Output all of the records word for word and drop the images.

Coordinate change listings -
━━━━━━━━━━━━━━━━━━━━

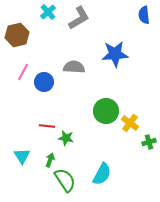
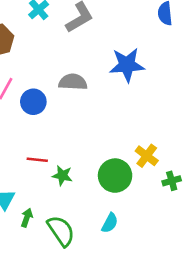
green circle: (106, 111) -> (115, 176), moved
green arrow: (50, 160) -> (27, 218), moved
cyan semicircle: (102, 174) -> (110, 223), size x0.7

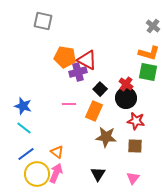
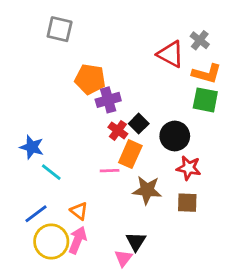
gray cross: (153, 26) -> (200, 40), moved
red triangle: (87, 60) -> (171, 54), moved
red cross: (126, 84) -> (118, 130), moved
pink line: (69, 104) -> (110, 171), moved
cyan line: (24, 128) -> (51, 172), moved
pink triangle: (133, 178) -> (123, 258), moved

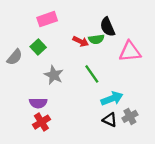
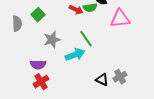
gray semicircle: (15, 57) -> (17, 24), turned -42
gray star: (54, 75) -> (52, 40), turned 30
cyan arrow: (112, 99) -> (75, 55), moved

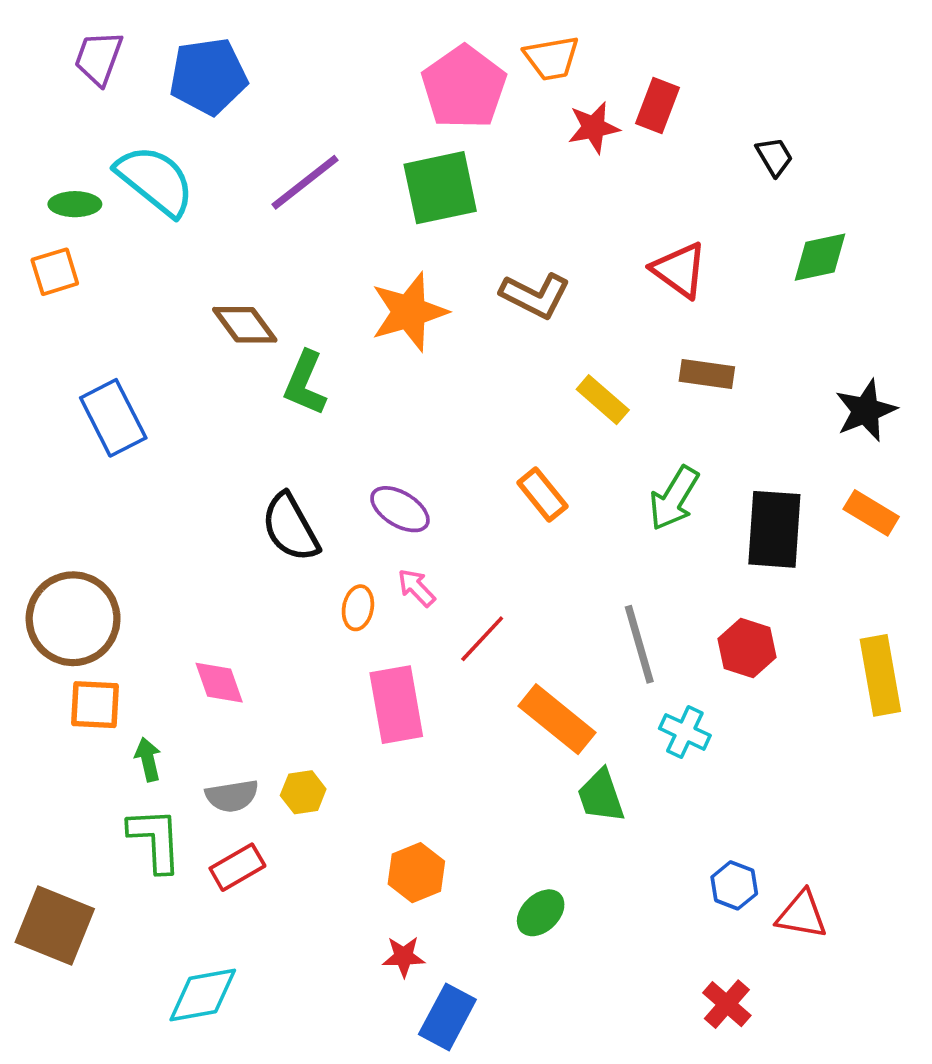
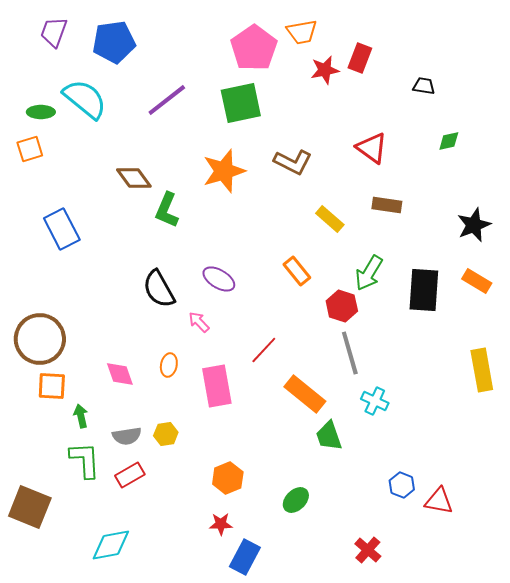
black trapezoid: (774, 157) -> (424, 86), turned -50
green diamond: (820, 257) -> (449, 141), size x0.7
pink arrow: (416, 588) -> (199, 322), moved
orange ellipse: (358, 608) -> (169, 365), moved
red hexagon: (747, 648) -> (342, 306), moved
red cross: (727, 1004) -> (368, 550), moved

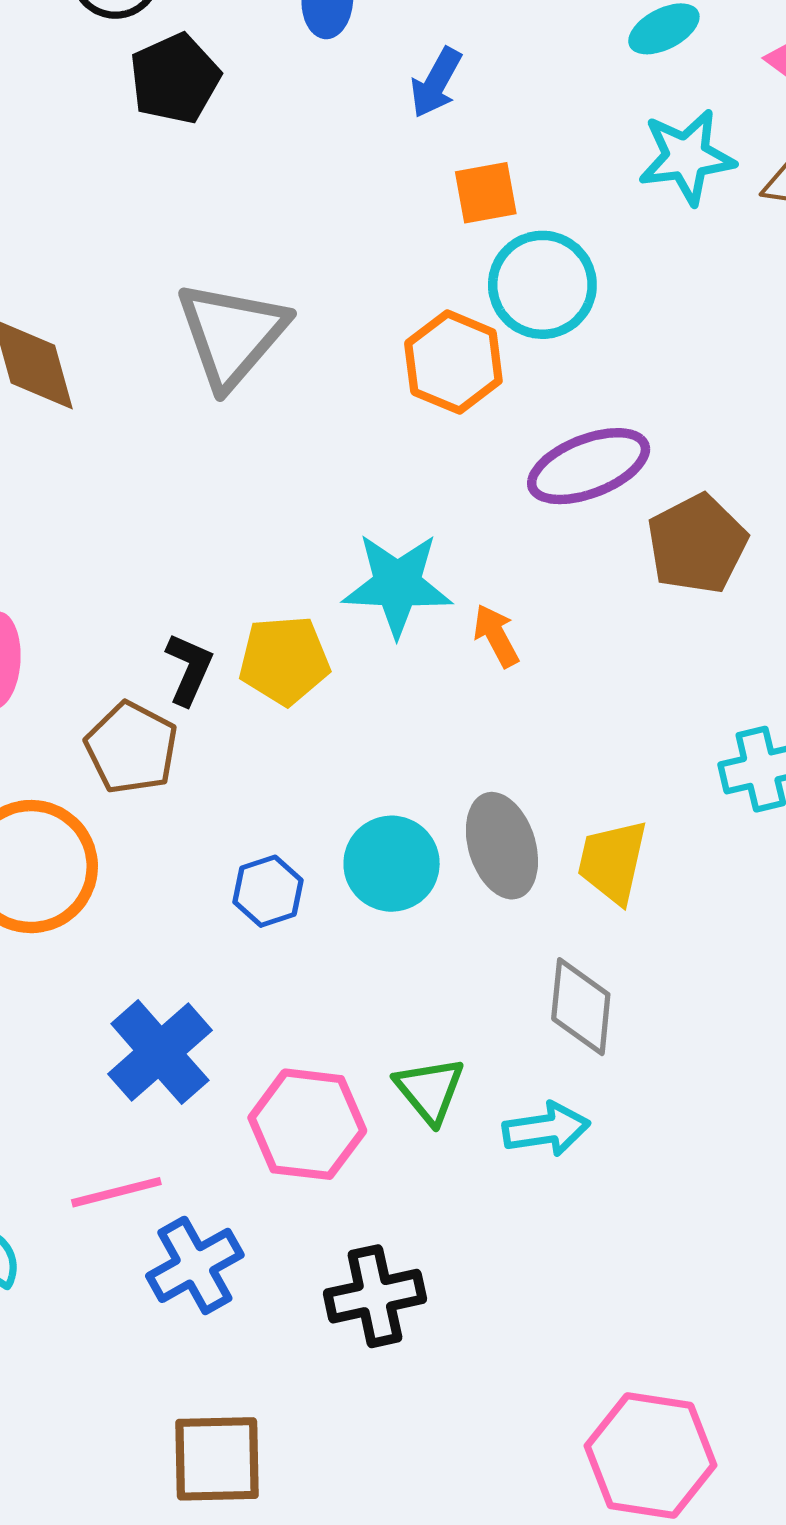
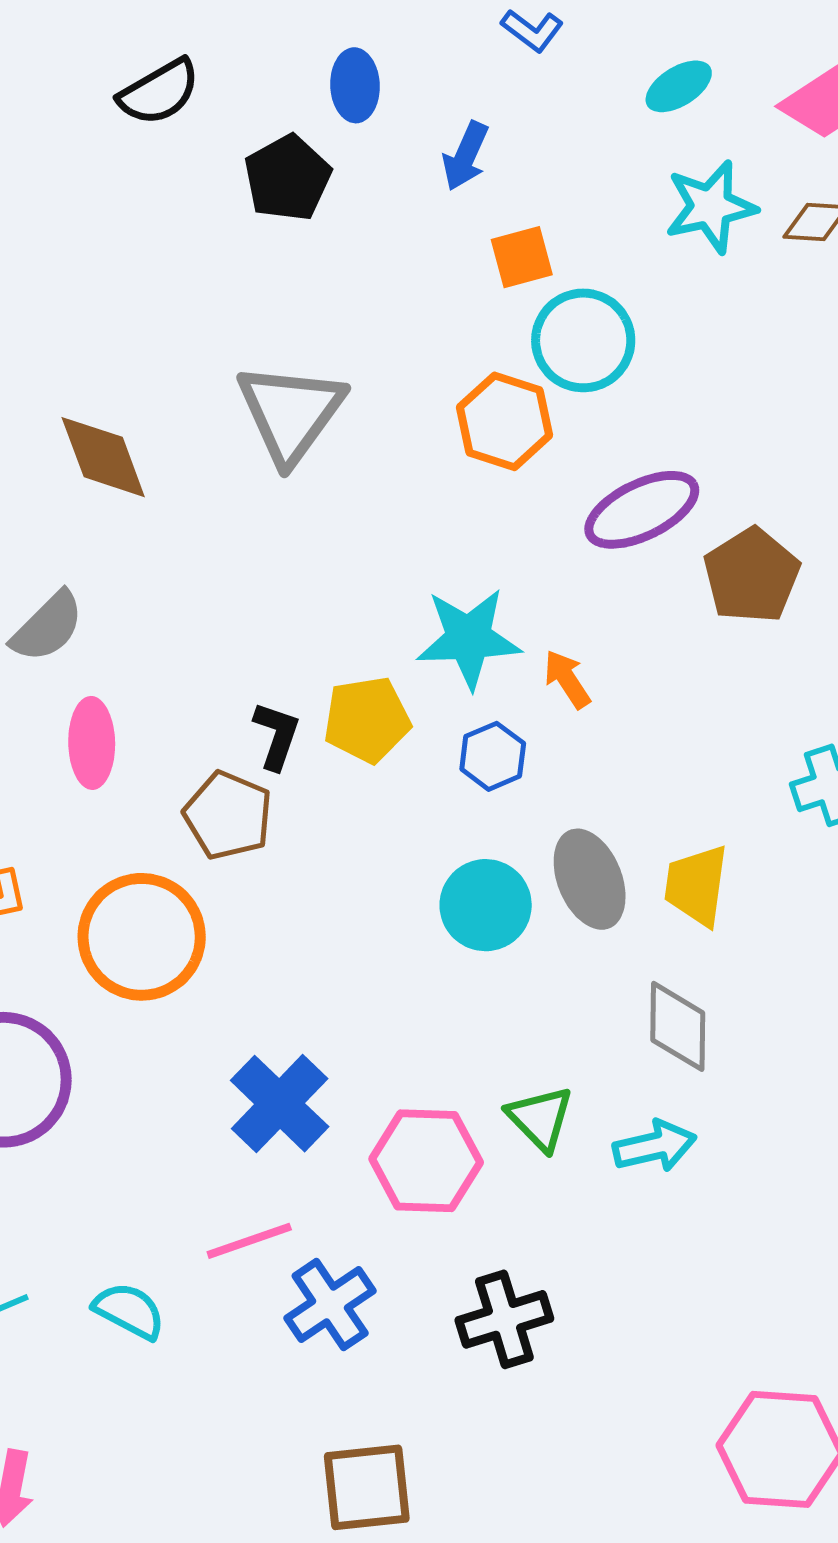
black pentagon: (175, 79) -> (288, 178), moved
blue hexagon: (268, 891) -> (493, 756), moved

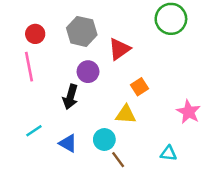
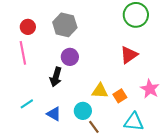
red triangle: (119, 49) -> (129, 55), moved
orange square: (140, 87) -> (120, 96), moved
cyan triangle: (168, 153) -> (134, 122), size x1.5

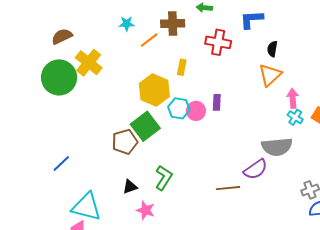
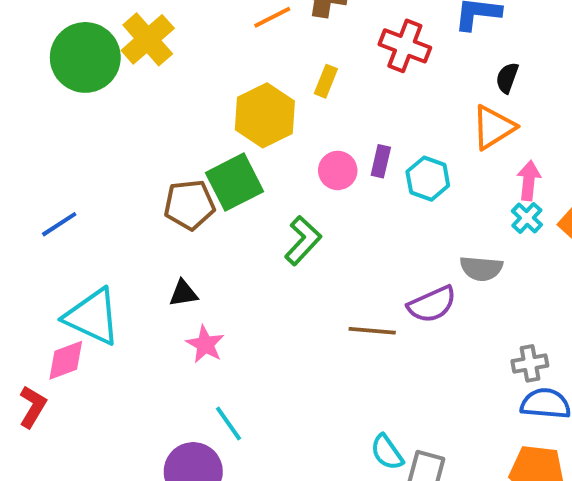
cyan hexagon: (179, 108) -> (428, 179), moved
gray semicircle: (277, 147) -> (481, 268), size x0.7
green L-shape: (164, 178) -> (303, 240), moved

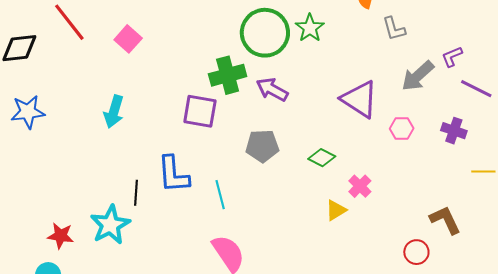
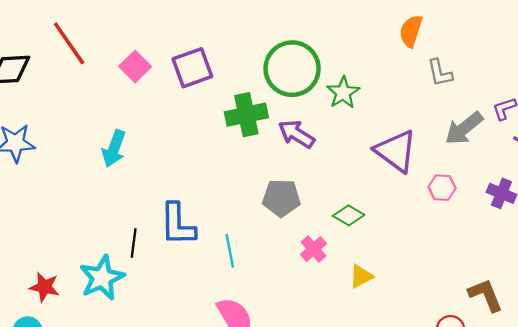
green star: (310, 28) -> (343, 93), moved
purple square: (200, 111) -> (192, 68), moved, turned -33
pink cross: (360, 186) -> (313, 249), moved

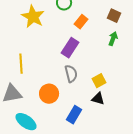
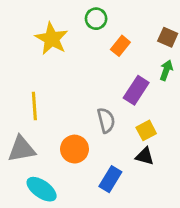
purple rectangle: (70, 48) -> (136, 90), moved

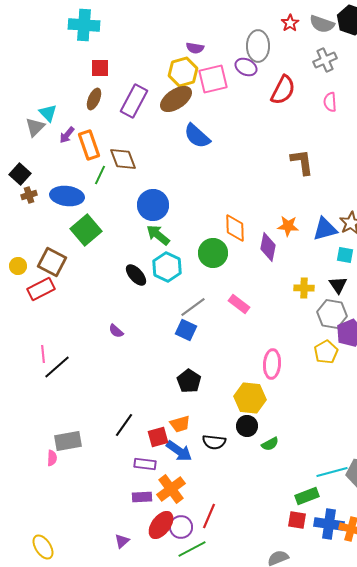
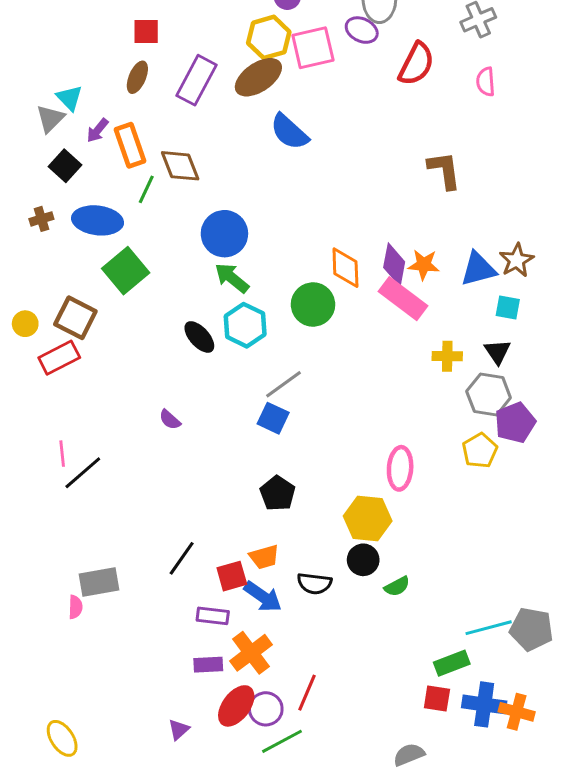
black square: (20, 174) -> (65, 166), moved
purple diamond: (268, 247) -> (394, 265), moved
pink rectangle: (239, 304) -> (403, 299), moved, size x1.5

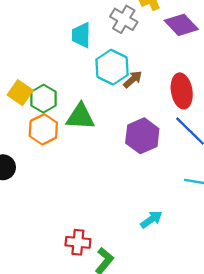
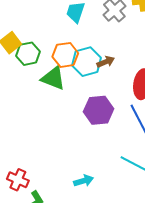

━━━━━━━━━━━━━━━━━━━━

RESPONSE TO THE EXERCISE -
green circle: (106, 111) -> (115, 176), moved
green arrow: (50, 160) -> (27, 218), moved
cyan semicircle: (102, 174) -> (110, 223), size x0.7

gray cross: (153, 26) -> (200, 40), moved
red triangle: (87, 60) -> (171, 54), moved
red cross: (126, 84) -> (118, 130), moved
pink line: (69, 104) -> (110, 171), moved
cyan line: (24, 128) -> (51, 172), moved
pink triangle: (133, 178) -> (123, 258), moved

gray semicircle: (15, 57) -> (17, 24), turned -42
gray star: (54, 75) -> (52, 40), turned 30
cyan arrow: (112, 99) -> (75, 55), moved

black trapezoid: (774, 157) -> (424, 86), turned -50
green diamond: (820, 257) -> (449, 141), size x0.7
pink arrow: (416, 588) -> (199, 322), moved
orange ellipse: (358, 608) -> (169, 365), moved
red hexagon: (747, 648) -> (342, 306), moved
red cross: (727, 1004) -> (368, 550), moved

black pentagon: (175, 79) -> (288, 178), moved
blue hexagon: (268, 891) -> (493, 756), moved

red triangle: (119, 49) -> (129, 55), moved
orange square: (140, 87) -> (120, 96), moved
cyan triangle: (168, 153) -> (134, 122), size x1.5

cyan hexagon: (179, 108) -> (428, 179), moved
gray semicircle: (277, 147) -> (481, 268), size x0.7
green L-shape: (164, 178) -> (303, 240), moved

green star: (310, 28) -> (343, 93), moved
purple square: (200, 111) -> (192, 68), moved, turned -33
pink cross: (360, 186) -> (313, 249), moved

purple rectangle: (70, 48) -> (136, 90), moved

black square: (20, 174) -> (65, 166), moved
purple diamond: (268, 247) -> (394, 265), moved
pink rectangle: (239, 304) -> (403, 299), moved, size x1.5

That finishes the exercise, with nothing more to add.